• [Task requirements]: Find the line containing "black truck [503,122,569,163]" in the records below. Copy exactly that line and each one after it, ending at the line containing "pink pan [627,316,765,376]", and nothing more.
---------- Data extracts
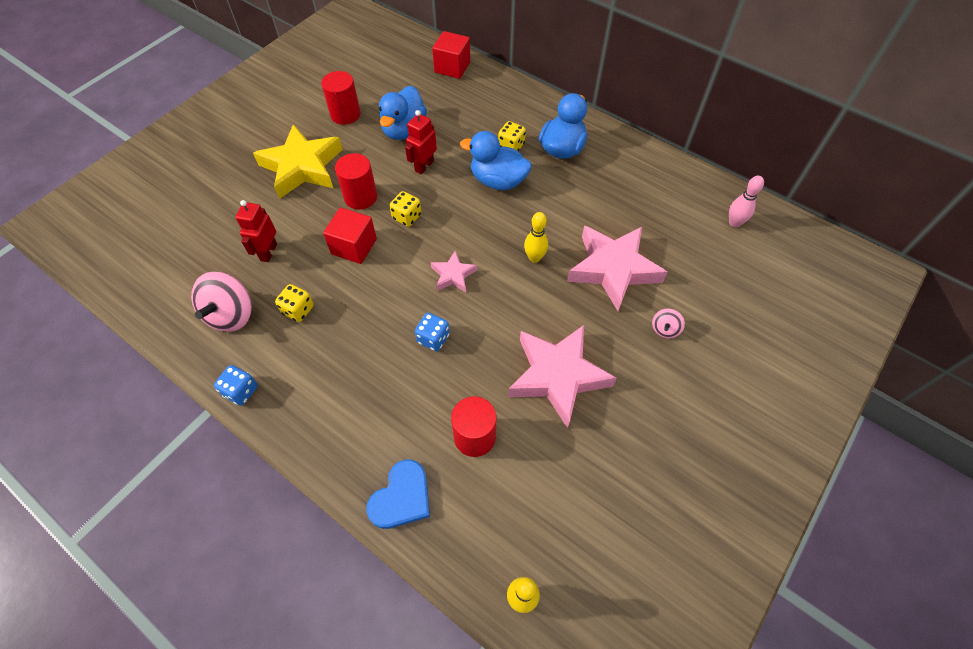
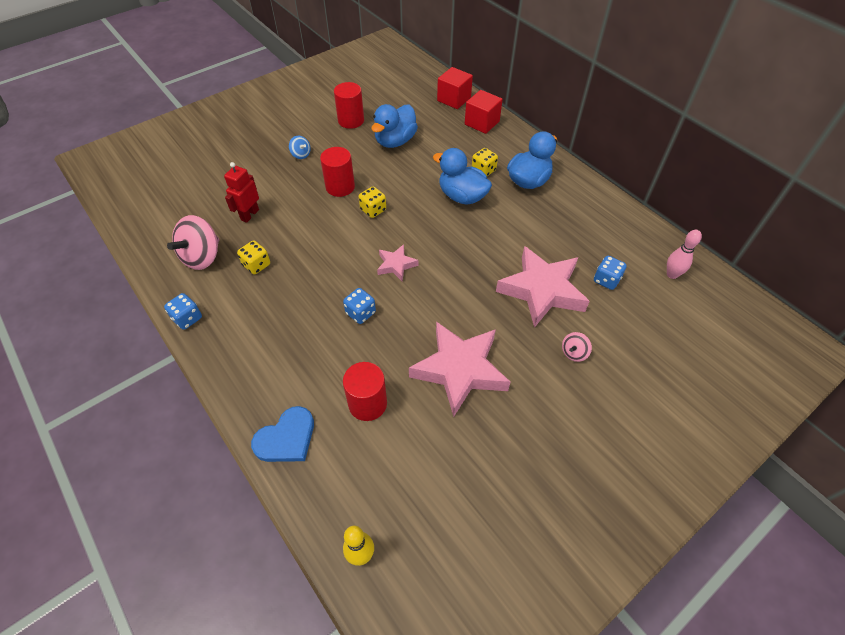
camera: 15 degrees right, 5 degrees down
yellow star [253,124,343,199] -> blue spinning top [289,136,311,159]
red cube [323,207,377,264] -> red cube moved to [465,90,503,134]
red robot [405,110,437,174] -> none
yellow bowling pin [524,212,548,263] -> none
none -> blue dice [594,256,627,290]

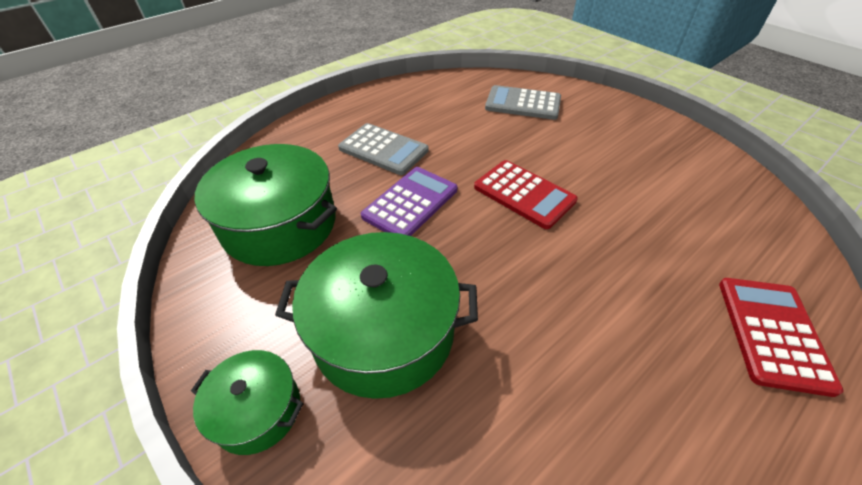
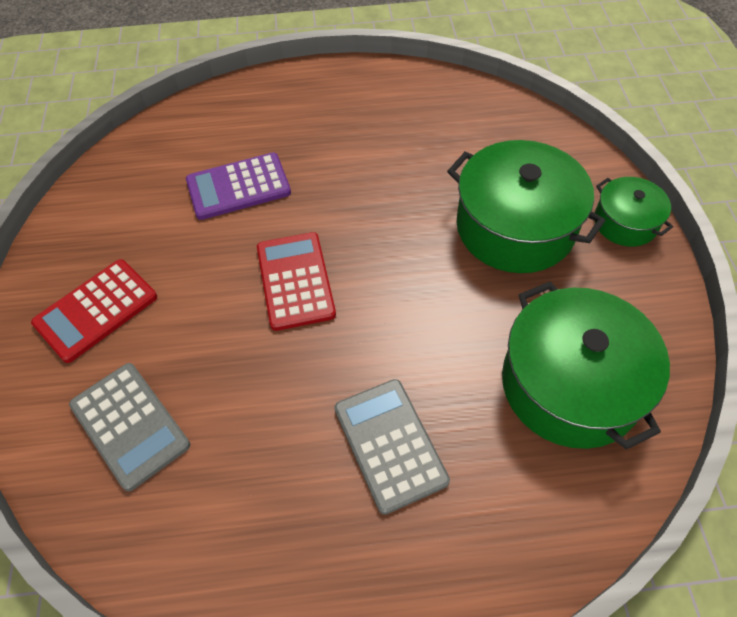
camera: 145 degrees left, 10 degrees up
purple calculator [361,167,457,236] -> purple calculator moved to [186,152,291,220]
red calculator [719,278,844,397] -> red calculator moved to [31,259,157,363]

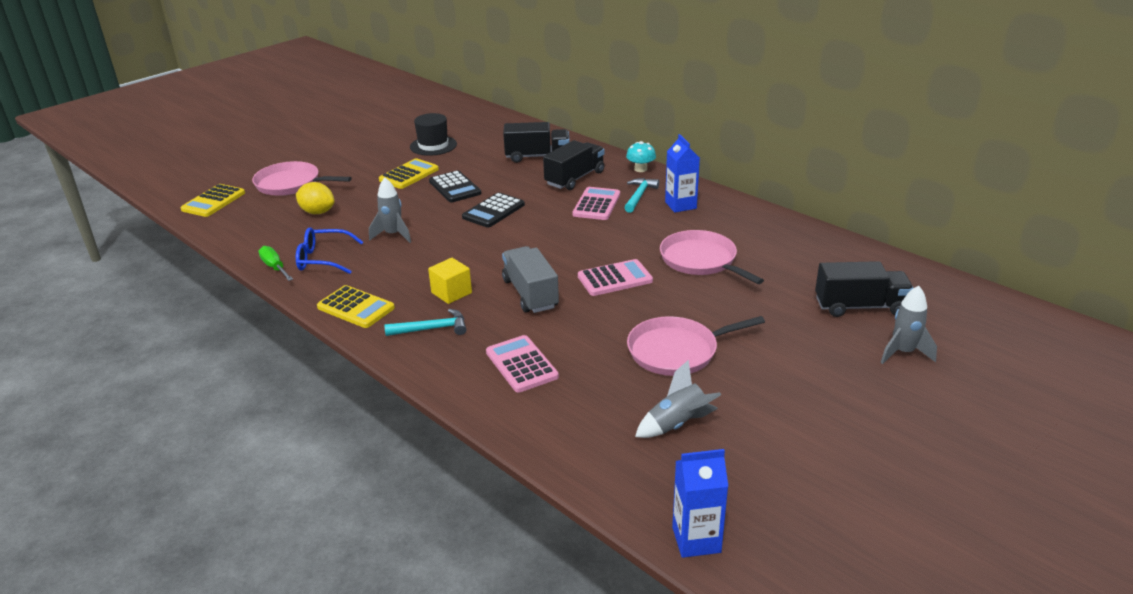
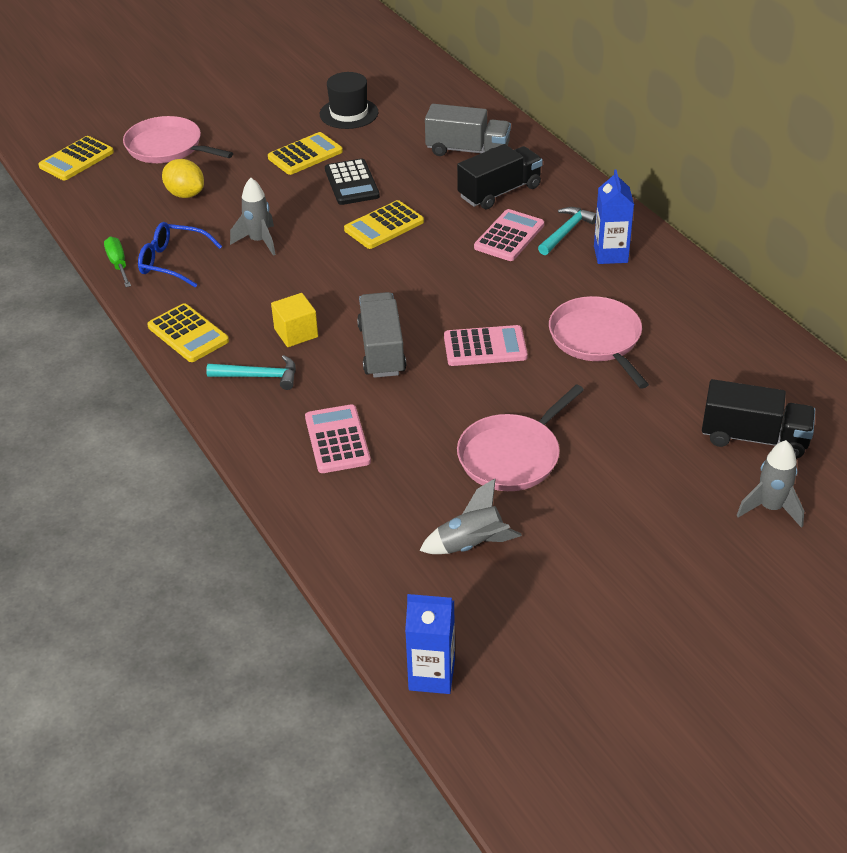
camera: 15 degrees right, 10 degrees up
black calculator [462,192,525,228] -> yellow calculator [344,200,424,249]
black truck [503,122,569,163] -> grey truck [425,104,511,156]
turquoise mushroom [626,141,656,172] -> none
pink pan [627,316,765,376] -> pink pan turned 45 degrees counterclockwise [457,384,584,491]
--------------------
---------- Data extracts
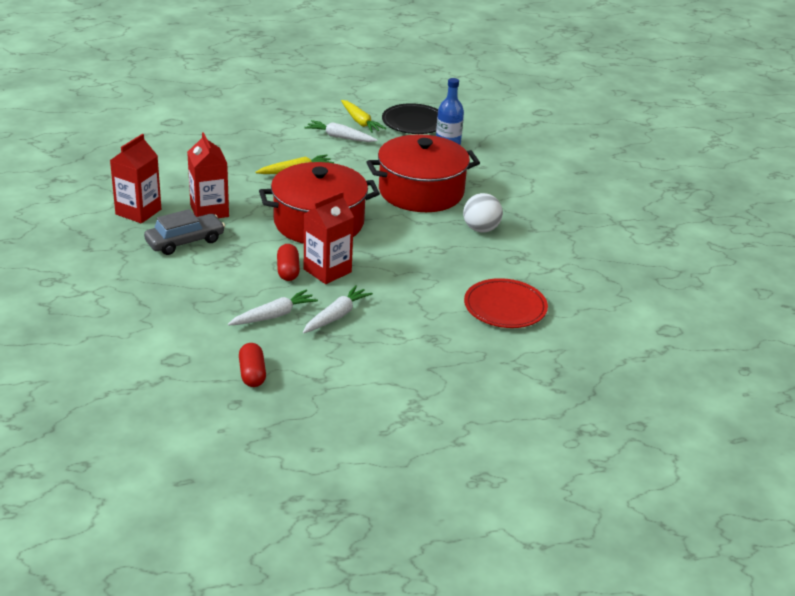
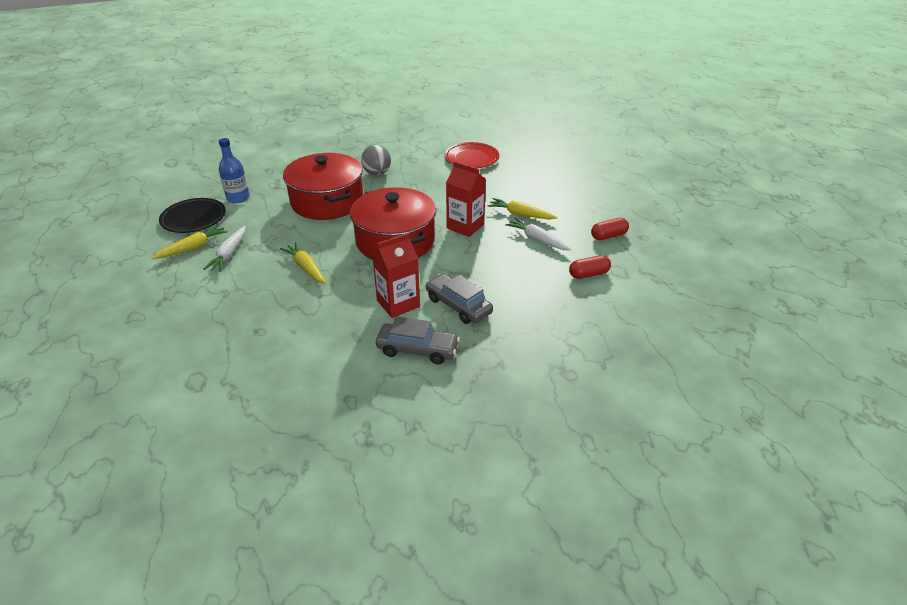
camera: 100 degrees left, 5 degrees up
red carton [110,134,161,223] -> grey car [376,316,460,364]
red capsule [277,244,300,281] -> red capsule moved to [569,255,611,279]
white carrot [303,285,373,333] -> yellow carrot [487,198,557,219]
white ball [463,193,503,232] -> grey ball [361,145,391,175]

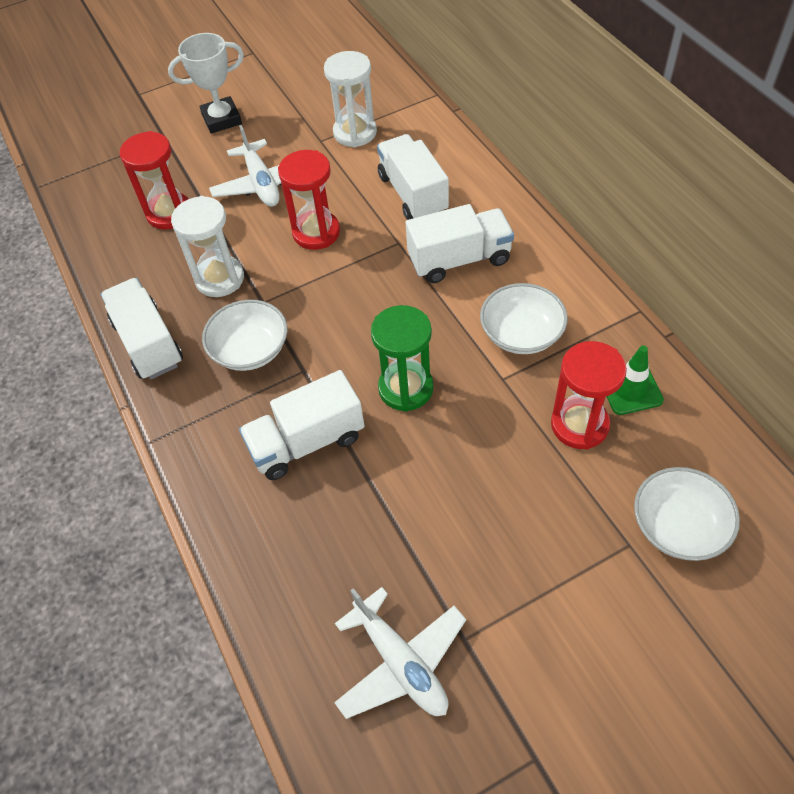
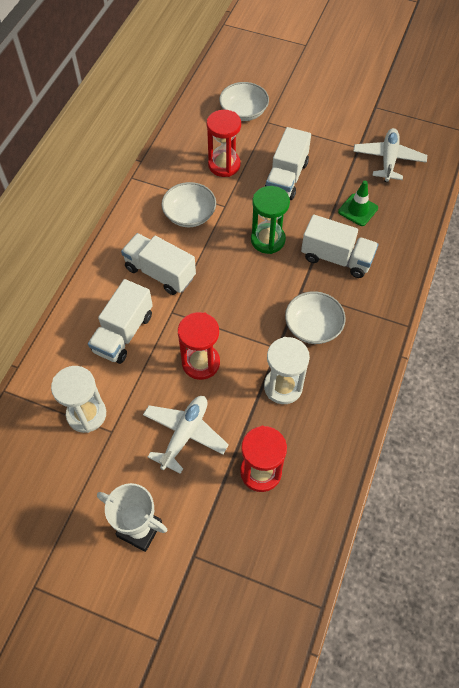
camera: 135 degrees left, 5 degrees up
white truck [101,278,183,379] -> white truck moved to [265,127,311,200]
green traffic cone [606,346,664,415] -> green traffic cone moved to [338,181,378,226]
--------------------
• [Completed exercise]:
black truck [503,122,569,163] -> grey truck [425,104,511,156]
turquoise mushroom [626,141,656,172] -> none
pink pan [627,316,765,376] -> pink pan turned 45 degrees counterclockwise [457,384,584,491]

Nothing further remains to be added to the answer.